TASK BRIEF → When writing out the listing below, reproduce every word exactly and skip the pictures.

INFORMATION SHOWN →
::::::::::
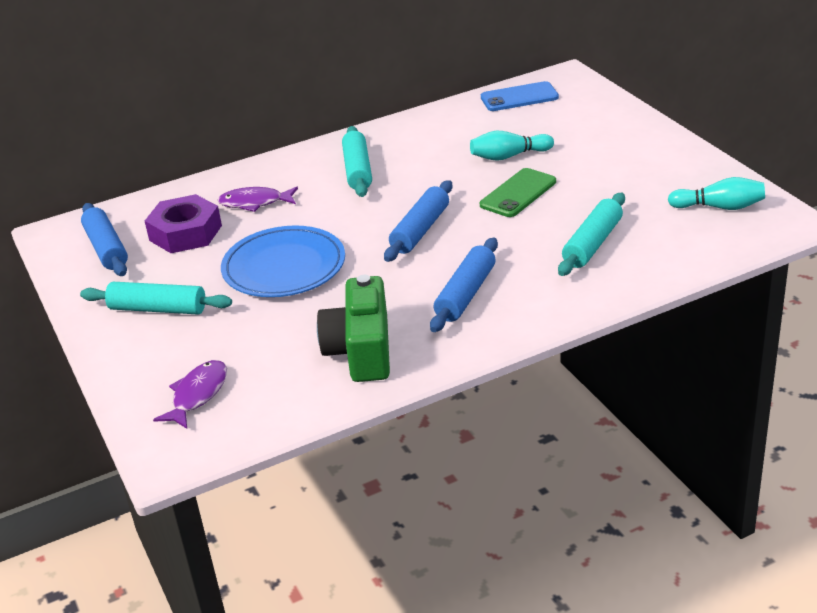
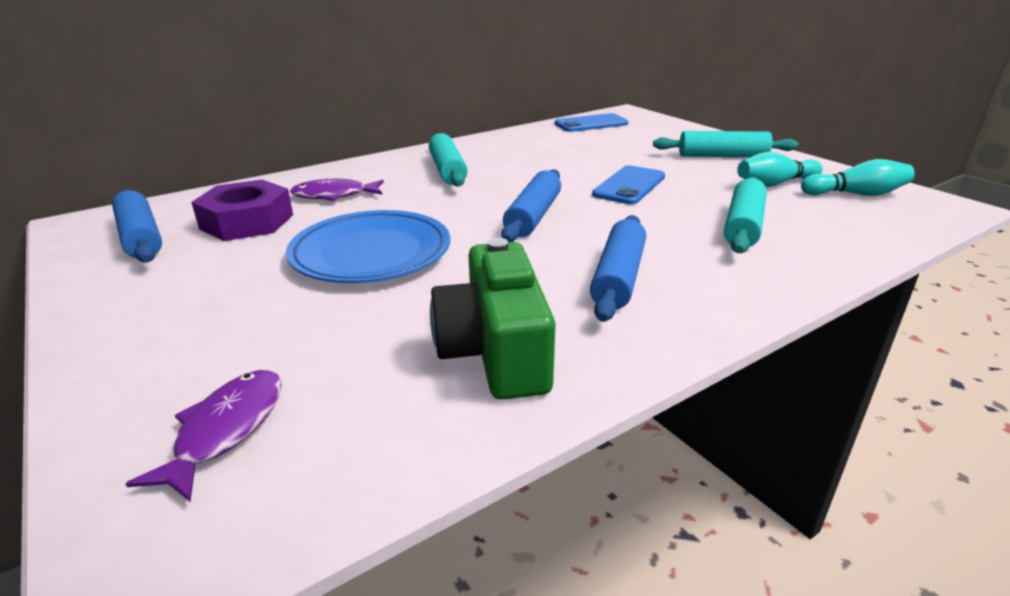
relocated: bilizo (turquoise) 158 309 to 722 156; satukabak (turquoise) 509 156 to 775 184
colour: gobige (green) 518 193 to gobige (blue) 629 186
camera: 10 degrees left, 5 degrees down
::::::::::
RESPONSE BELOW →
relocated: bilizo (turquoise) 158 309 to 722 156; satukabak (turquoise) 509 156 to 775 184
colour: gobige (green) 518 193 to gobige (blue) 629 186
camera: 10 degrees left, 5 degrees down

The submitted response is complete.